** Opening Supplied data block **

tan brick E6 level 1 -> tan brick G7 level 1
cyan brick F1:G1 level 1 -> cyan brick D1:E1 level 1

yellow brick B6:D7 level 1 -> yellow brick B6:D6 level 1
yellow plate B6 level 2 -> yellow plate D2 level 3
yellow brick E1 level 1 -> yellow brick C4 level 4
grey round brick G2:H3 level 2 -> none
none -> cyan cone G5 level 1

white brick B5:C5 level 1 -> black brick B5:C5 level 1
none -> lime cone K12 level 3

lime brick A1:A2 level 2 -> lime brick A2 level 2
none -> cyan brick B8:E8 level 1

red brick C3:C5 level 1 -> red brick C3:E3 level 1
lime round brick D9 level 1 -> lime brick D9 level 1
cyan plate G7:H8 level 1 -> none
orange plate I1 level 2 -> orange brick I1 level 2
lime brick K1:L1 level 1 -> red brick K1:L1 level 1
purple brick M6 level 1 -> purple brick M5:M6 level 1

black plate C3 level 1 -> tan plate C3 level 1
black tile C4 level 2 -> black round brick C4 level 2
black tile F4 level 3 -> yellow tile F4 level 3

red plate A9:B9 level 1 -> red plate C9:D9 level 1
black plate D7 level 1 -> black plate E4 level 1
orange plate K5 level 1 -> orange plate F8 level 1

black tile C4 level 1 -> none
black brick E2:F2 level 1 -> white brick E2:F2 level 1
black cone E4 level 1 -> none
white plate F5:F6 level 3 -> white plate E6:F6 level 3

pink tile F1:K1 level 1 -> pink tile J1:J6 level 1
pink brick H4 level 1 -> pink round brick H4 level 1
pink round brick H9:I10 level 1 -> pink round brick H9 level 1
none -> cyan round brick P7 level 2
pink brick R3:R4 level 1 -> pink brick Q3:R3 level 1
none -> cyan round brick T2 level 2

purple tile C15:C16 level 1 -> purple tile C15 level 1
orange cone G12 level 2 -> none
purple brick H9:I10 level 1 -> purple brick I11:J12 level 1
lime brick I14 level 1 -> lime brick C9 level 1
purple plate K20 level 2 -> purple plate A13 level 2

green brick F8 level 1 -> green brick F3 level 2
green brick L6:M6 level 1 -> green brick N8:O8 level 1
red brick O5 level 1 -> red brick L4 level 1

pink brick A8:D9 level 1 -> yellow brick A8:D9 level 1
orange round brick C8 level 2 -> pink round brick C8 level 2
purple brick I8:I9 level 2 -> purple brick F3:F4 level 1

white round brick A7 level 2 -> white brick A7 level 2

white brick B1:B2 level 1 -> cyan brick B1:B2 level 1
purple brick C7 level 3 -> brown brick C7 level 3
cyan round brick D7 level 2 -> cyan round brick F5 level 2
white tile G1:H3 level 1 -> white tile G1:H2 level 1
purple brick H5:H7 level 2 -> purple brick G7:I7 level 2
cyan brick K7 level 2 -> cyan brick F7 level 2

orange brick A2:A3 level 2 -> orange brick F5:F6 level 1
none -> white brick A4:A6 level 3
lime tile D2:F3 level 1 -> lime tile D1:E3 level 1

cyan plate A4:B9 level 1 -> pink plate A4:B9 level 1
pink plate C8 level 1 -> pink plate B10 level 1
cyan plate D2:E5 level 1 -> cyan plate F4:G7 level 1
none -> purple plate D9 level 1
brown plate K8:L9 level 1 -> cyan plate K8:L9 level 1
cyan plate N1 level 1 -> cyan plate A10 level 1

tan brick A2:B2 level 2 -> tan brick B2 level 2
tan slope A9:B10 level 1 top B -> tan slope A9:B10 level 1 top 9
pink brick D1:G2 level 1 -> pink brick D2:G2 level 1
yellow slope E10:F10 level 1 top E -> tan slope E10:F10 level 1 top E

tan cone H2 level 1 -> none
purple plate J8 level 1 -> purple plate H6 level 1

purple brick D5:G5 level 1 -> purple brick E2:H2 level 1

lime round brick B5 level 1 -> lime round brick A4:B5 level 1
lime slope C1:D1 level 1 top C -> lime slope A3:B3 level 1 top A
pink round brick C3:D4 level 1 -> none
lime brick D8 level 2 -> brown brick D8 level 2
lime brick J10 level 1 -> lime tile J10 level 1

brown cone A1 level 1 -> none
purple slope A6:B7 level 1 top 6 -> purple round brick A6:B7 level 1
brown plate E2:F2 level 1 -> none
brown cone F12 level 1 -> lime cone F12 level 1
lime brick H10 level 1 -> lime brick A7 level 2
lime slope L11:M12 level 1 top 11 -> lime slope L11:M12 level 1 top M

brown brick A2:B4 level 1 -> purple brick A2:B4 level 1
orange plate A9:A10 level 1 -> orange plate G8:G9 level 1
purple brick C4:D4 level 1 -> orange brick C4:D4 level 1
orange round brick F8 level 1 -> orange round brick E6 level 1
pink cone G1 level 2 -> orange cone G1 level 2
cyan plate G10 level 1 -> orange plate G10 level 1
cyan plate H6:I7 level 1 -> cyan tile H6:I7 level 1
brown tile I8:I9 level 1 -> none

** Closing Supplied data block **

*How to complete this task*
Select every line in the records above that contains the word "brown".

*Result below*
purple brick C7 level 3 -> brown brick C7 level 3
brown plate K8:L9 level 1 -> cyan plate K8:L9 level 1
lime brick D8 level 2 -> brown brick D8 level 2
brown cone A1 level 1 -> none
brown plate E2:F2 level 1 -> none
brown cone F12 level 1 -> lime cone F12 level 1
brown brick A2:B4 level 1 -> purple brick A2:B4 level 1
brown tile I8:I9 level 1 -> none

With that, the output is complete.